[Coordinate-based object records]
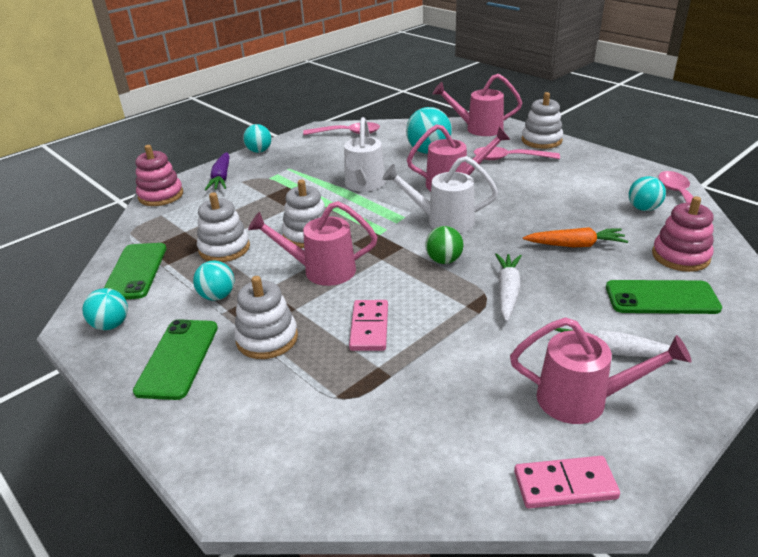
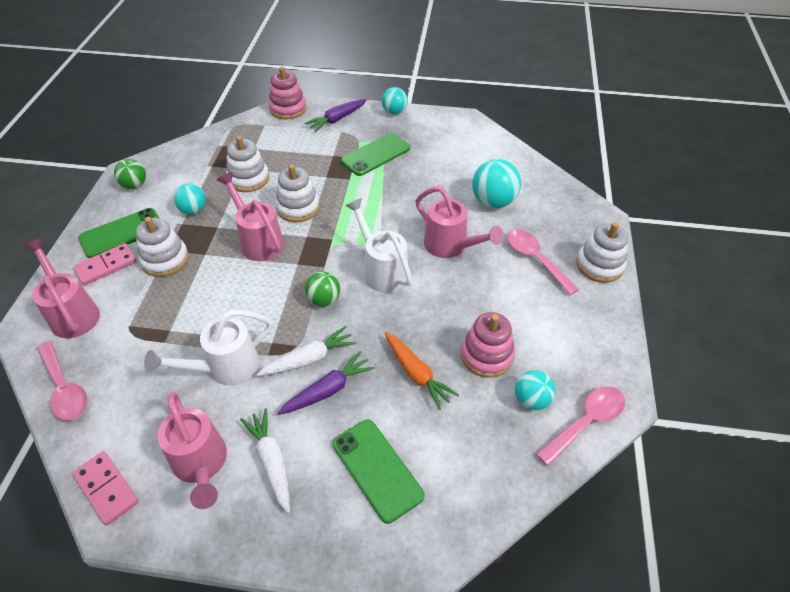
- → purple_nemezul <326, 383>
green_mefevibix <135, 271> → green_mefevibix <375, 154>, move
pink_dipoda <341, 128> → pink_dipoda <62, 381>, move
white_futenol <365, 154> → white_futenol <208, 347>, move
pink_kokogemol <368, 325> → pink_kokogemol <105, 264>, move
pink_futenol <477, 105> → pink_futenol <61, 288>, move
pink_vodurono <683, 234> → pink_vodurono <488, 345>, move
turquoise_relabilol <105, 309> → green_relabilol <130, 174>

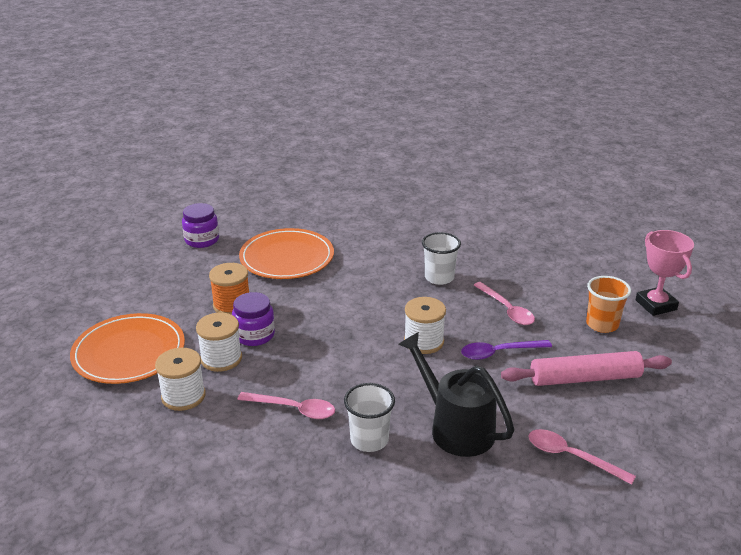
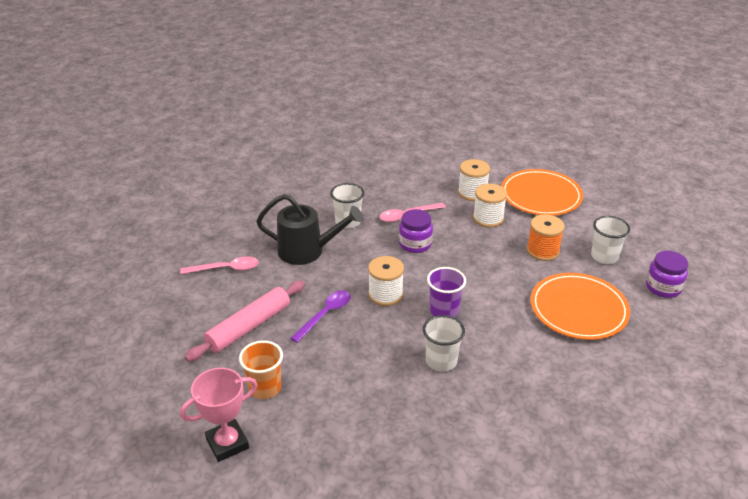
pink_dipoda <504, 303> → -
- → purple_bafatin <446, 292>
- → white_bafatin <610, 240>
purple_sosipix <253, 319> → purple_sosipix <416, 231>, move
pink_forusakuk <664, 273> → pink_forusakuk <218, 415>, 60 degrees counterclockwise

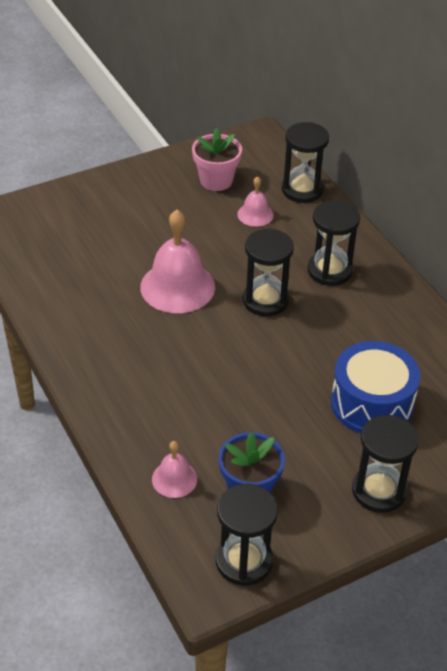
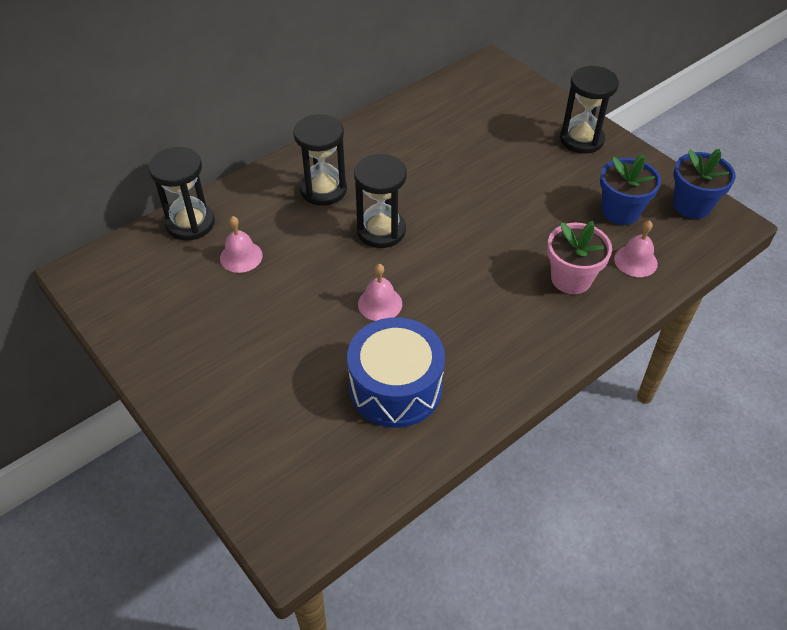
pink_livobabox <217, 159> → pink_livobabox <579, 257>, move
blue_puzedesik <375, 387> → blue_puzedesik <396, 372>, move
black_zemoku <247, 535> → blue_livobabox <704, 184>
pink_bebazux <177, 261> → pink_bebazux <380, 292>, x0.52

== What needs to be done ==
All lines from the one containing "turquoise_relabilol <105, 309>" through the end of the entries above must be given again exactly, with every picture omitted.

== Solved exercise ==
turquoise_relabilol <105, 309> → green_relabilol <130, 174>

pink_dipoda <504, 303> → -
- → purple_bafatin <446, 292>
- → white_bafatin <610, 240>
purple_sosipix <253, 319> → purple_sosipix <416, 231>, move
pink_forusakuk <664, 273> → pink_forusakuk <218, 415>, 60 degrees counterclockwise

pink_livobabox <217, 159> → pink_livobabox <579, 257>, move
blue_puzedesik <375, 387> → blue_puzedesik <396, 372>, move
black_zemoku <247, 535> → blue_livobabox <704, 184>
pink_bebazux <177, 261> → pink_bebazux <380, 292>, x0.52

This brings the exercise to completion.